Dataset entries

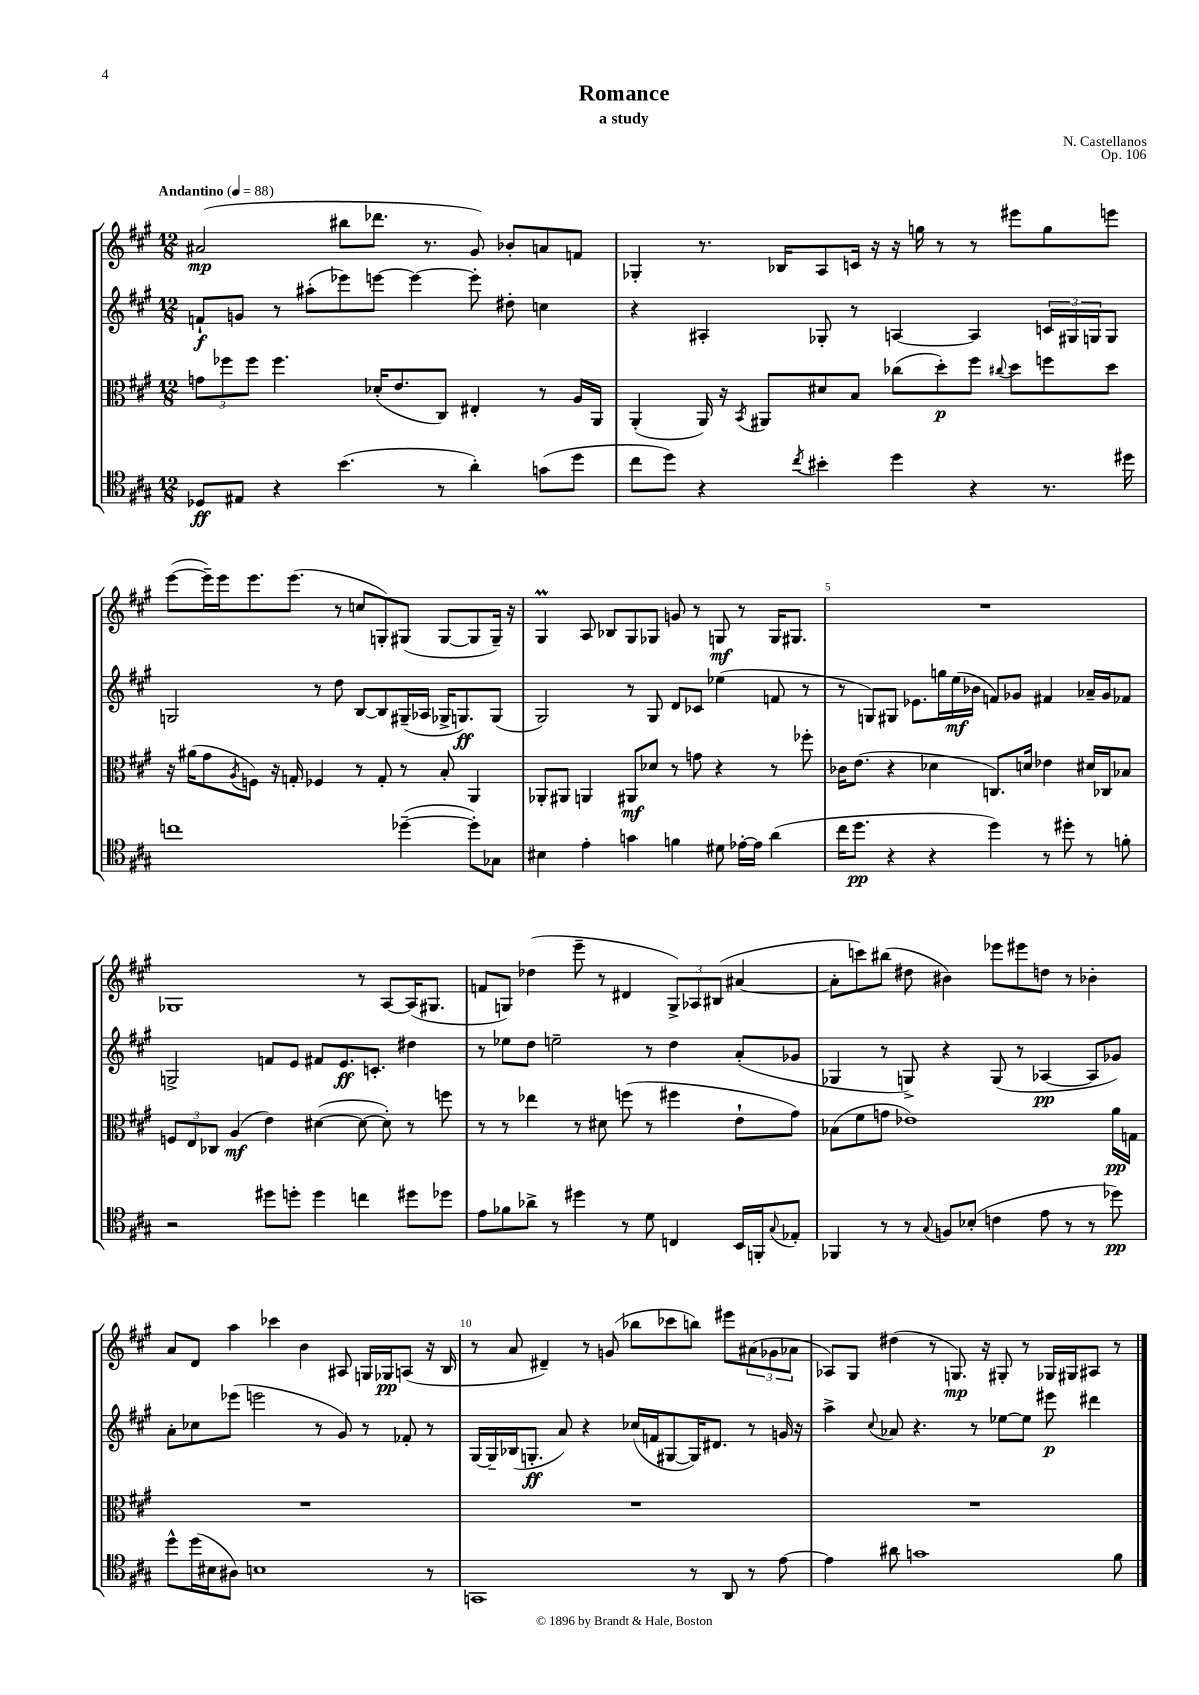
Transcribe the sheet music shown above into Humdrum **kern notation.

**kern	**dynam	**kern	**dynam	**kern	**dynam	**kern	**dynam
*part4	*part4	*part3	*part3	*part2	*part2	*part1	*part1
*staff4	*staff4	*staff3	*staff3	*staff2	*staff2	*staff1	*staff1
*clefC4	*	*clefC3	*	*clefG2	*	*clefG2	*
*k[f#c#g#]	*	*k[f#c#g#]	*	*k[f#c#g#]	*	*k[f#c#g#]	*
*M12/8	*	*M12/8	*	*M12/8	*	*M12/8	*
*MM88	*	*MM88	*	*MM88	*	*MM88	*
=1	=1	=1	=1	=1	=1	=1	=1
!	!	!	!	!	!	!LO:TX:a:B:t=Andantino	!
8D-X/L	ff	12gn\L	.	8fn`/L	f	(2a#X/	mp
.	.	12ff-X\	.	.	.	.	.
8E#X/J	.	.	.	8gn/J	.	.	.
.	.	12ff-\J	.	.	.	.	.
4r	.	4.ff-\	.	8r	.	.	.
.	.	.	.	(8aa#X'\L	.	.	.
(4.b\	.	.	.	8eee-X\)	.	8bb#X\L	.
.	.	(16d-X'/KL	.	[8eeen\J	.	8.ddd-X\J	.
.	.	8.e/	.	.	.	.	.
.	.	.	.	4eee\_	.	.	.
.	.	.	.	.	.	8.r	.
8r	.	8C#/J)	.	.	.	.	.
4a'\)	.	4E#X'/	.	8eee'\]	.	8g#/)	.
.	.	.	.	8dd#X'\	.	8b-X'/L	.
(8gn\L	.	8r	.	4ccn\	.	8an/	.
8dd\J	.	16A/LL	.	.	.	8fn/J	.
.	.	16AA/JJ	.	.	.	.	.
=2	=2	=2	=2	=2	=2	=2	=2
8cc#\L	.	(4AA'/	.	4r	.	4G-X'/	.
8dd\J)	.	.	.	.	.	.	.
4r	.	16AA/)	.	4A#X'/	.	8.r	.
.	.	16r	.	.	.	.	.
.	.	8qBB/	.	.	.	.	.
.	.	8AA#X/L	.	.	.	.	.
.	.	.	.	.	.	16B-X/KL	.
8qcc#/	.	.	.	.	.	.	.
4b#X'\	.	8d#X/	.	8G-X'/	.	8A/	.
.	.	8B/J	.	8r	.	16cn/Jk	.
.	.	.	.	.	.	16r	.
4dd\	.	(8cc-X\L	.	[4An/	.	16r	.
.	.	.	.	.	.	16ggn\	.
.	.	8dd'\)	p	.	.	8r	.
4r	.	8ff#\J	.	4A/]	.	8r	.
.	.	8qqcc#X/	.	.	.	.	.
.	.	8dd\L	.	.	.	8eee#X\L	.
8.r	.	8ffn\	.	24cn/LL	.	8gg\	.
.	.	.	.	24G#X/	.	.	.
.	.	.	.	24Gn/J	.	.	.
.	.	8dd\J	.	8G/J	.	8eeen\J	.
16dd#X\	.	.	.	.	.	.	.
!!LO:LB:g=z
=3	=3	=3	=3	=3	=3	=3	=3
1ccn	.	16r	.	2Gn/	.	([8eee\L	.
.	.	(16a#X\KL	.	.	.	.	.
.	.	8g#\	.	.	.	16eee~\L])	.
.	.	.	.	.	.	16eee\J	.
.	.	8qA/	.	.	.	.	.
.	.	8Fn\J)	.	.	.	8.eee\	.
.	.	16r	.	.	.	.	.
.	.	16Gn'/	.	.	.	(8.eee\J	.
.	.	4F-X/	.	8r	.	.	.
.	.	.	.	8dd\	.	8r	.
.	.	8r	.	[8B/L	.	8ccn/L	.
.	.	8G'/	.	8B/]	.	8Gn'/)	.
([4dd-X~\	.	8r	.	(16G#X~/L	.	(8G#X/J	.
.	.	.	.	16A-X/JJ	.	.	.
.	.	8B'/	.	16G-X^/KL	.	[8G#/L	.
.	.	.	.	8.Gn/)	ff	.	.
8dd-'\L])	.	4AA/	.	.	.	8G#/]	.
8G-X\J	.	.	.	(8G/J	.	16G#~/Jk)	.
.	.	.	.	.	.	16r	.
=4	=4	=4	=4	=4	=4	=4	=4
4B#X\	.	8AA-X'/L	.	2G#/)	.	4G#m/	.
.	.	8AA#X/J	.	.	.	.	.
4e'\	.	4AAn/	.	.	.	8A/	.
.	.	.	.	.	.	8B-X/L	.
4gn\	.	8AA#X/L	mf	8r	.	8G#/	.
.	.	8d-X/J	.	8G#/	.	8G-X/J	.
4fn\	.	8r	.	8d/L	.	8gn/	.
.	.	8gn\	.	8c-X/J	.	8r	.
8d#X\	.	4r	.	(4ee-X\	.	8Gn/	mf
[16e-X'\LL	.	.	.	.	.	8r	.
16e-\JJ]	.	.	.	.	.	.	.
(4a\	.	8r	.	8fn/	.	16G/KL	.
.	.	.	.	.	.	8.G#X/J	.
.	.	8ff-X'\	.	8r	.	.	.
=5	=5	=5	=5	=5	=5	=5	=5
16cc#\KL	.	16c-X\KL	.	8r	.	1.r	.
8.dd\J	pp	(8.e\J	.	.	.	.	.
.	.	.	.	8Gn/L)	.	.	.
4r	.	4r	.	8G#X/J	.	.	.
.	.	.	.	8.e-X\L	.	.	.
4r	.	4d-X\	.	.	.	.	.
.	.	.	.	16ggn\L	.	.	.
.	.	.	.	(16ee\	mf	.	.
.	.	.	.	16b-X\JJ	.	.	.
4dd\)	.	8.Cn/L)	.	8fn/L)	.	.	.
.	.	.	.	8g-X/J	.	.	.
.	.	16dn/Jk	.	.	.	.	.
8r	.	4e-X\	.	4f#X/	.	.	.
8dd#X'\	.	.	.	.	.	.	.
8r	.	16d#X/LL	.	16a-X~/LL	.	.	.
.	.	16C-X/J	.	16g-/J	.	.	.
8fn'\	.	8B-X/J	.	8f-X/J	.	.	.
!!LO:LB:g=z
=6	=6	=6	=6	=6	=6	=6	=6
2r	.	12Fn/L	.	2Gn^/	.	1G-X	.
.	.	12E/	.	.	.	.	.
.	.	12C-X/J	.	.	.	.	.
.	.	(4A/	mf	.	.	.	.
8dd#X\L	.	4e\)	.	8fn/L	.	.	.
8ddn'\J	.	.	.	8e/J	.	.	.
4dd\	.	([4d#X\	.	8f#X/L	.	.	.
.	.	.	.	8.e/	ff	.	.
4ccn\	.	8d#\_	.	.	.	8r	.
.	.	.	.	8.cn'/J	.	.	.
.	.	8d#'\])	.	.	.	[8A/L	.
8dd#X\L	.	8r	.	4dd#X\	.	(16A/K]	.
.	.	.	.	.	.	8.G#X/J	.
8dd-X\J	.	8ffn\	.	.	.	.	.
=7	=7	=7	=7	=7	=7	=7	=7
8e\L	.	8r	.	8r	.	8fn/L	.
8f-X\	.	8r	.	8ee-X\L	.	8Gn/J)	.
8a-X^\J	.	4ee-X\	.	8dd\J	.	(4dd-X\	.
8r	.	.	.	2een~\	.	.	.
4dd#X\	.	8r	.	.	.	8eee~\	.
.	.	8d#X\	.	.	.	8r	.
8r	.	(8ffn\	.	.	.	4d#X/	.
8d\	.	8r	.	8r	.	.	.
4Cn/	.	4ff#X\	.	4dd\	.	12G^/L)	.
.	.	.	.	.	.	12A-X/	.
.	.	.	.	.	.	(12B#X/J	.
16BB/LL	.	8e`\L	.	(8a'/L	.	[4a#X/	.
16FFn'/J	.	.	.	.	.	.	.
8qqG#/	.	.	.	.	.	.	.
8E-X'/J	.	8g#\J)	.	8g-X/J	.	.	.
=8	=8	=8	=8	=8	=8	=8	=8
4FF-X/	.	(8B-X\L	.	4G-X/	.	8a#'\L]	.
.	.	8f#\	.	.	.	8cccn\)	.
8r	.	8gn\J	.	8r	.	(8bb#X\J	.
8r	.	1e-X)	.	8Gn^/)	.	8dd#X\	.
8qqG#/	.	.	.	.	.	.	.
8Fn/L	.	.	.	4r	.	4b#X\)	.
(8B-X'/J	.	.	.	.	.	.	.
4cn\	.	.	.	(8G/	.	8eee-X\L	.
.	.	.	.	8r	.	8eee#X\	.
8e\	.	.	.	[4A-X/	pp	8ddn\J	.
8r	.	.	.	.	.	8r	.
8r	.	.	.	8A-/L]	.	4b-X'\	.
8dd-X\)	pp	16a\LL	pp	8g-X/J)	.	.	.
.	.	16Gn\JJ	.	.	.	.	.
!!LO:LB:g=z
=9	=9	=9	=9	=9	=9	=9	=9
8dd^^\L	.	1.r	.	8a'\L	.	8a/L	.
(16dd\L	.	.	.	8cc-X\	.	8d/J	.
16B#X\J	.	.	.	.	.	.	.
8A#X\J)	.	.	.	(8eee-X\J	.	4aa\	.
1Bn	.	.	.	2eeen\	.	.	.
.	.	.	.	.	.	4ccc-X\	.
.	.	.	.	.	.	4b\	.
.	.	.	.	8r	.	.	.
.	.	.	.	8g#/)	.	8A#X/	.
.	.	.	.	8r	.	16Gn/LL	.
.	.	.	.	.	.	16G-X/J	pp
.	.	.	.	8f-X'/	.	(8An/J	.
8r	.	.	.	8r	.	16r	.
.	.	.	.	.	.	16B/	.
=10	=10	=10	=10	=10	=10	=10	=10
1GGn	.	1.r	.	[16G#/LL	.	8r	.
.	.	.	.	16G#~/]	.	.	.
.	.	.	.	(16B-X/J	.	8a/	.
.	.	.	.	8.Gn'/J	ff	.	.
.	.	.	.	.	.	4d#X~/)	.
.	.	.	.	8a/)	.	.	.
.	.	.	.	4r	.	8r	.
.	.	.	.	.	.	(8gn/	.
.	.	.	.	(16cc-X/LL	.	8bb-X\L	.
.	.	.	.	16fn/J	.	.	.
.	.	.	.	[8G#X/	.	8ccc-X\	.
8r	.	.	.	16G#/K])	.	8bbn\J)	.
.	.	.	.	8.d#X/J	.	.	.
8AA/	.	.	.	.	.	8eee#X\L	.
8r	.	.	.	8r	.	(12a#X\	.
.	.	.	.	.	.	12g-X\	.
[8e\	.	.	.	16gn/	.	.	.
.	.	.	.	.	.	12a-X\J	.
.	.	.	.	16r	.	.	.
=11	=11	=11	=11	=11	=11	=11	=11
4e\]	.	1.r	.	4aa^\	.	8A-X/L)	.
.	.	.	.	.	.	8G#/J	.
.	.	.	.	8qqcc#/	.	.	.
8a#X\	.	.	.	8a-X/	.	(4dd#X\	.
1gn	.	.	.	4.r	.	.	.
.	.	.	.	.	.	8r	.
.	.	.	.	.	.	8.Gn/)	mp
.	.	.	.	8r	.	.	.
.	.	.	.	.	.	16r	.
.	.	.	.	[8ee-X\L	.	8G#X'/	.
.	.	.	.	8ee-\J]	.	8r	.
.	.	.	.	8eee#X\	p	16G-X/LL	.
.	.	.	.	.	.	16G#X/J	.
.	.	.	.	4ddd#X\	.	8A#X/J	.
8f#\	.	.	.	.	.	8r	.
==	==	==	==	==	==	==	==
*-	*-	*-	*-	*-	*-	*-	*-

-- To be done --
Pick out every line above that contains the string "kern" and copy each one in full.

-- Expected answer --
Transcribe the sheet music shown above into Humdrum **kern notation.
**kern	**dynam	**kern	**dynam	**kern	**dynam	**kern	**dynam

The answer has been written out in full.